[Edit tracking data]
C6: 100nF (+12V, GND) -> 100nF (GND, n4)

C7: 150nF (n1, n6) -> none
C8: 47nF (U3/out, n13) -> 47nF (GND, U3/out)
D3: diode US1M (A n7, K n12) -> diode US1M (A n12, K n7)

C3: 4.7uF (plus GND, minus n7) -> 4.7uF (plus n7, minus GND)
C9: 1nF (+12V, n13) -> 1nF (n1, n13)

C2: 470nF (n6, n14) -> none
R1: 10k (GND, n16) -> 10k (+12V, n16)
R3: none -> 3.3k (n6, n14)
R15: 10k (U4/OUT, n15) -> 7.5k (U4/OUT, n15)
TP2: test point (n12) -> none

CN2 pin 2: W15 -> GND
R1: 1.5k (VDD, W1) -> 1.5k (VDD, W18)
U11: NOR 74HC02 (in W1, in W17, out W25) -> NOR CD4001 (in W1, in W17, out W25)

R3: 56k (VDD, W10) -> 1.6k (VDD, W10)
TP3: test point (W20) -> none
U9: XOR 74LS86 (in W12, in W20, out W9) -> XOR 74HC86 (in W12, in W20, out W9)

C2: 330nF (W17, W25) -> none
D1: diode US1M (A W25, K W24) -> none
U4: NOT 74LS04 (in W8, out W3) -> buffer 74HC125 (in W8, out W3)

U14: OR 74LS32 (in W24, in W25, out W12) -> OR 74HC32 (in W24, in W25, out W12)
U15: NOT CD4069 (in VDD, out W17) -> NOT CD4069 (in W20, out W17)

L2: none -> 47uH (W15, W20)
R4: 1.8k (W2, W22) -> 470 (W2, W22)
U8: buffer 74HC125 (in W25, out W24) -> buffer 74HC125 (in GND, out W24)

### WHAT IS BEING ASKED
Output the line containing "U4: NOT 74LS04" together with all later lines of the entries, exactly as written, through the final line.

### TASK ANSWER
U4: NOT 74LS04 (in W8, out W3) -> buffer 74HC125 (in W8, out W3)

U14: OR 74LS32 (in W24, in W25, out W12) -> OR 74HC32 (in W24, in W25, out W12)
U15: NOT CD4069 (in VDD, out W17) -> NOT CD4069 (in W20, out W17)

L2: none -> 47uH (W15, W20)
R4: 1.8k (W2, W22) -> 470 (W2, W22)
U8: buffer 74HC125 (in W25, out W24) -> buffer 74HC125 (in GND, out W24)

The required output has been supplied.